Your objective => Please reproduce all of the listing below exactly and drop its images.

Listed records =>
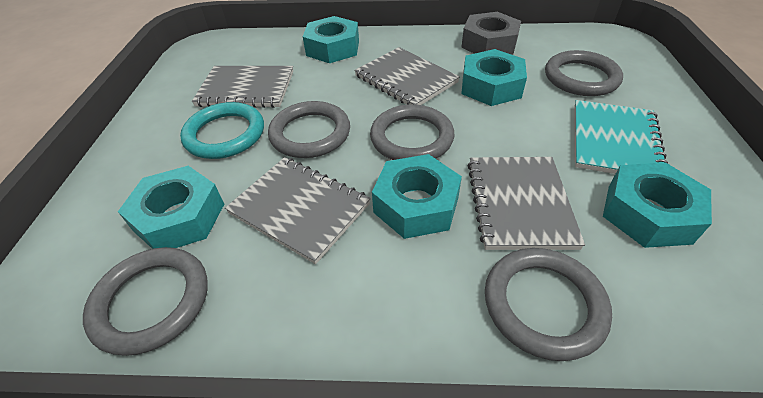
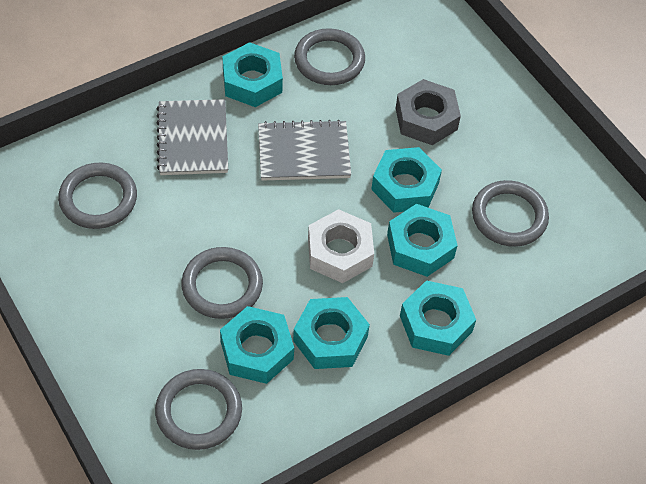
grey notebook: 4 -> 2
turquoise notebook: 1 -> 0
turquoise nut: 5 -> 6
turquoise ring: 1 -> 0
white nut: 0 -> 1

Task answer =>
grey notebook: 4 -> 2
turquoise notebook: 1 -> 0
turquoise nut: 5 -> 6
turquoise ring: 1 -> 0
white nut: 0 -> 1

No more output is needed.